- Requirement -
Write out, without any change, the lines in the material below that run from the line with "HALL1 pin OUT: D4 -> D9" through the line with "LIGHT2 pin OUT: D3 -> D8", both included.

- Recorded data -
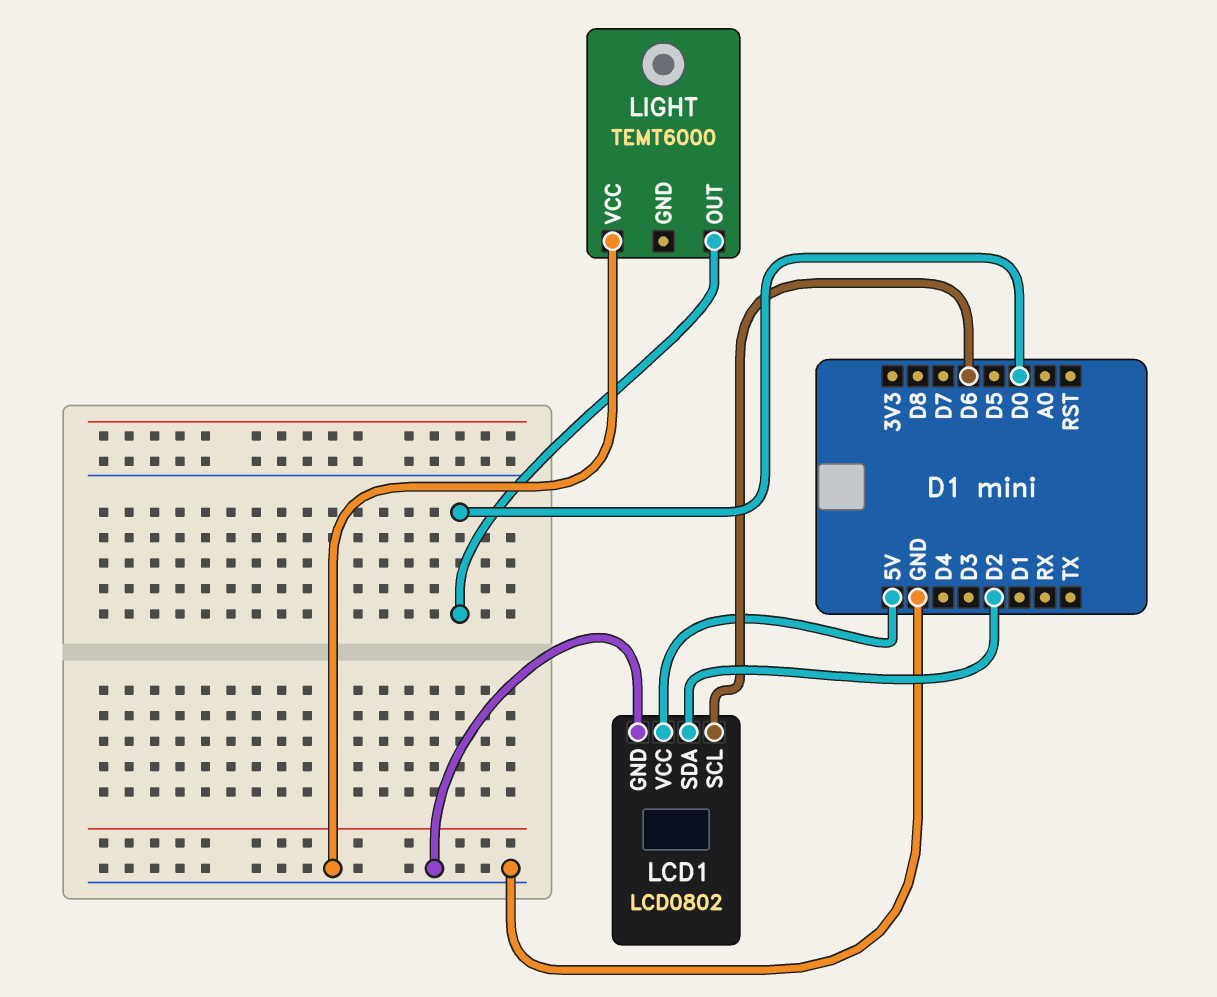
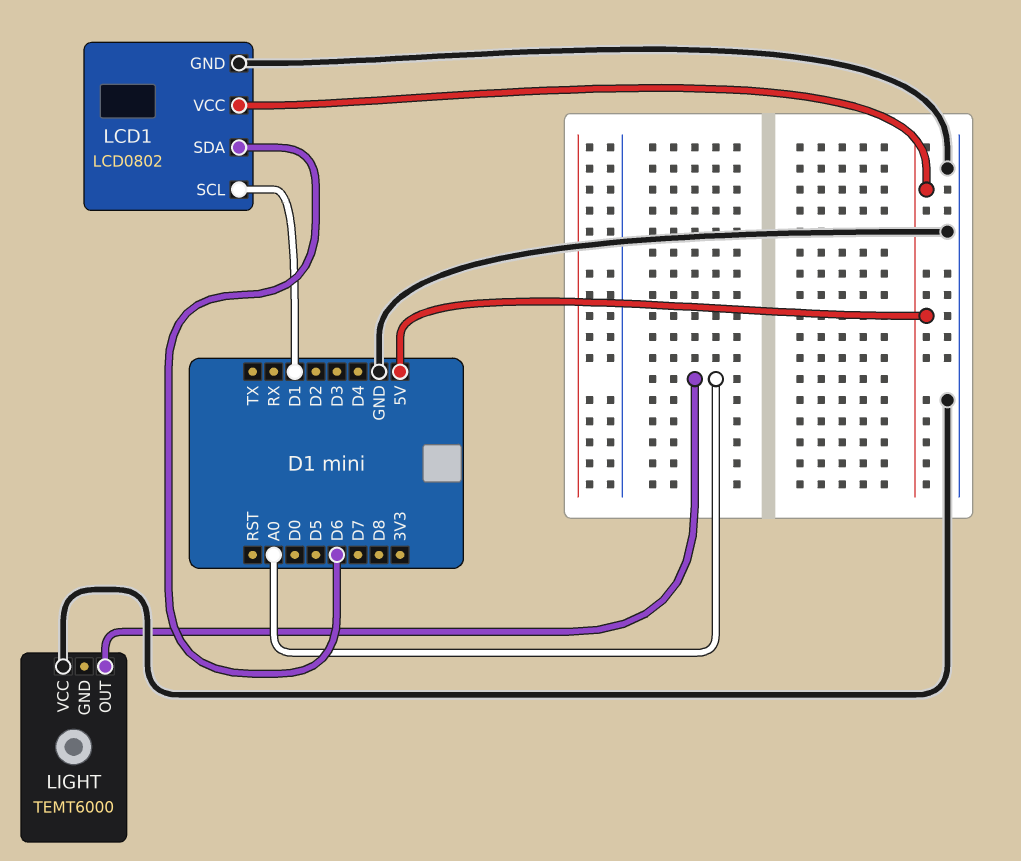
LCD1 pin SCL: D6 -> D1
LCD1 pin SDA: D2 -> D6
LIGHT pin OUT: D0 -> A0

...

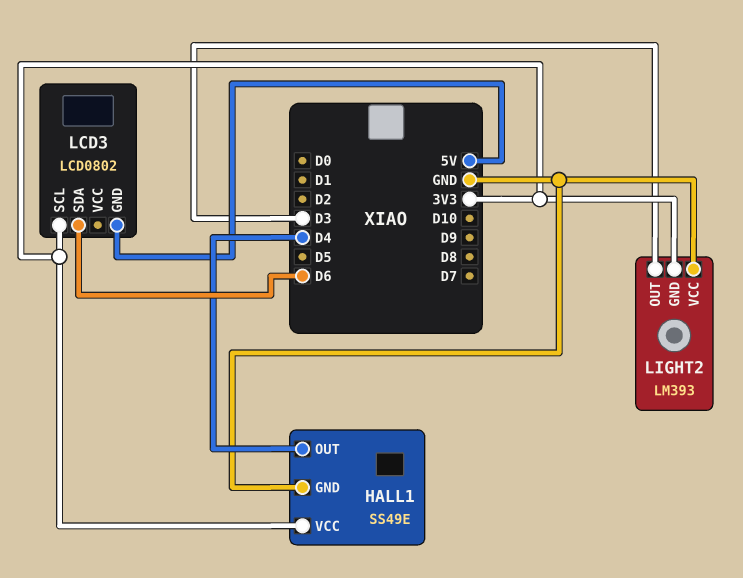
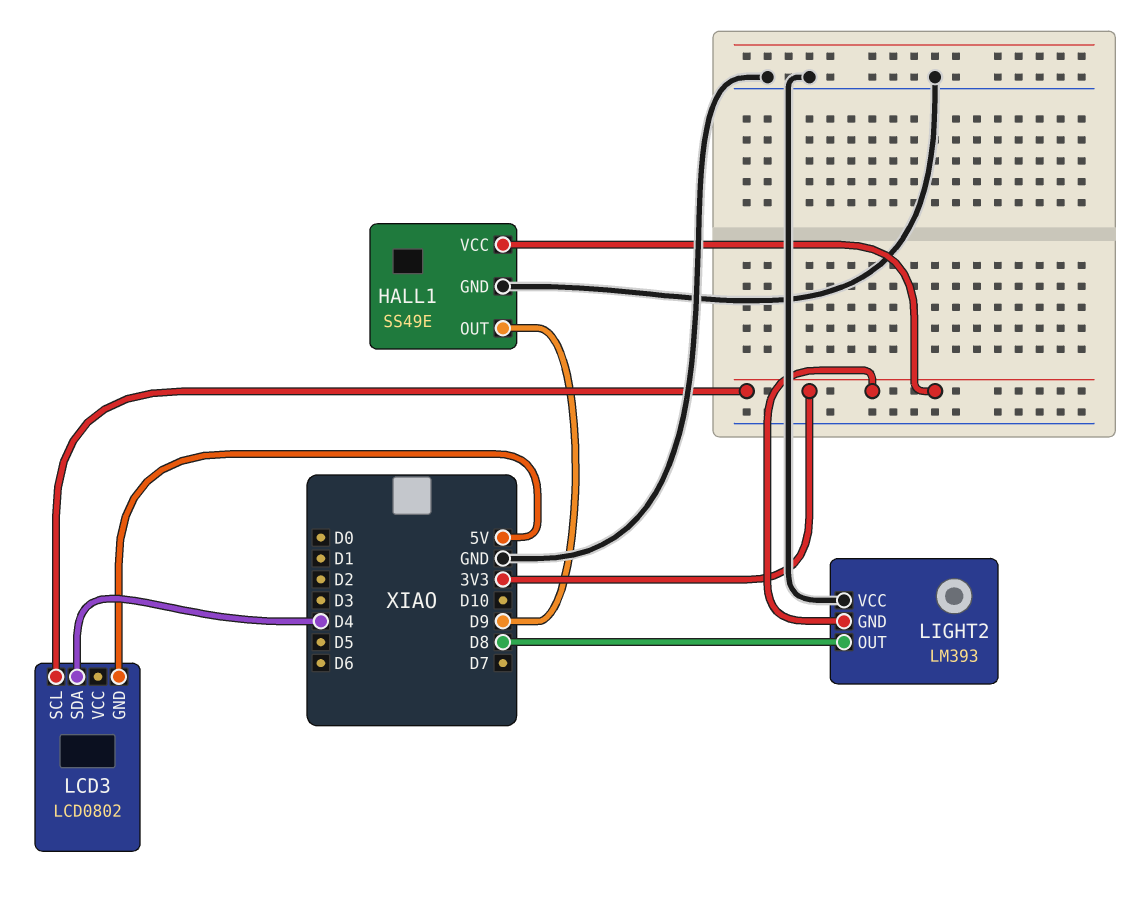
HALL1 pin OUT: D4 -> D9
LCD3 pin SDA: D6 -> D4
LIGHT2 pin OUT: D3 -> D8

---

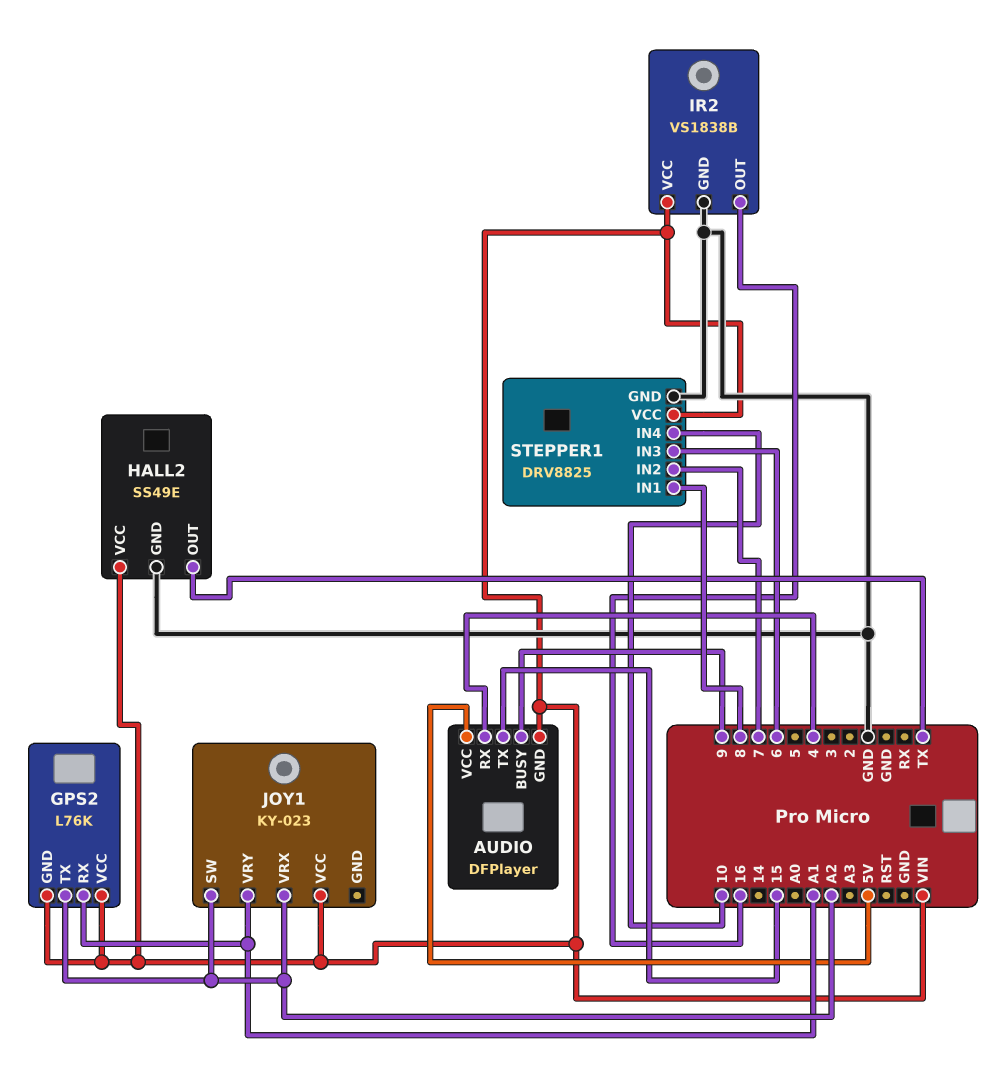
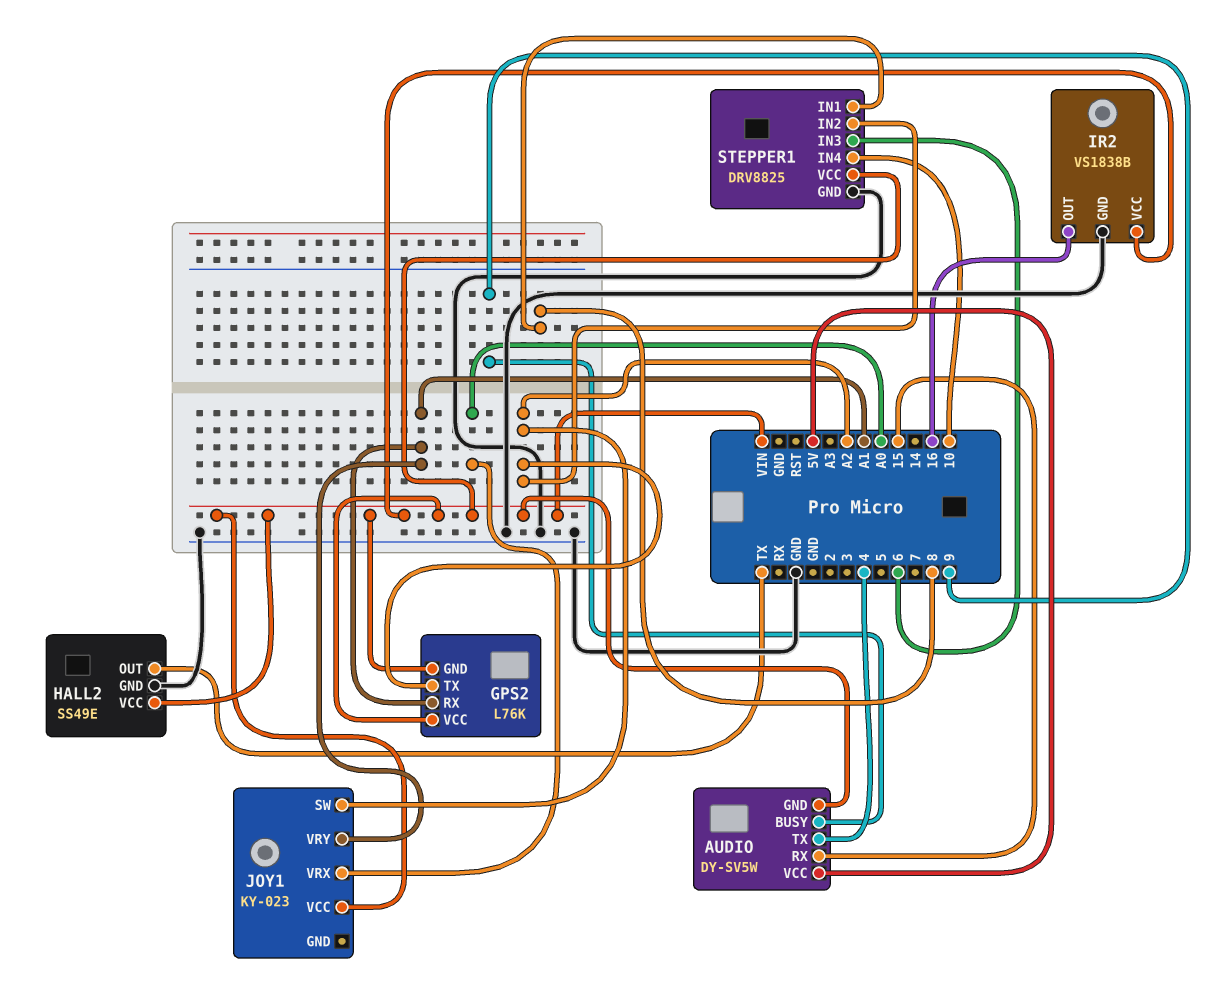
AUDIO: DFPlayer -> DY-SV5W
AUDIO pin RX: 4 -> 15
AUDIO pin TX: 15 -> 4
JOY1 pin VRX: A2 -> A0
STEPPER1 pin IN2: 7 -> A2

- Task output -
HALL1 pin OUT: D4 -> D9
LCD3 pin SDA: D6 -> D4
LIGHT2 pin OUT: D3 -> D8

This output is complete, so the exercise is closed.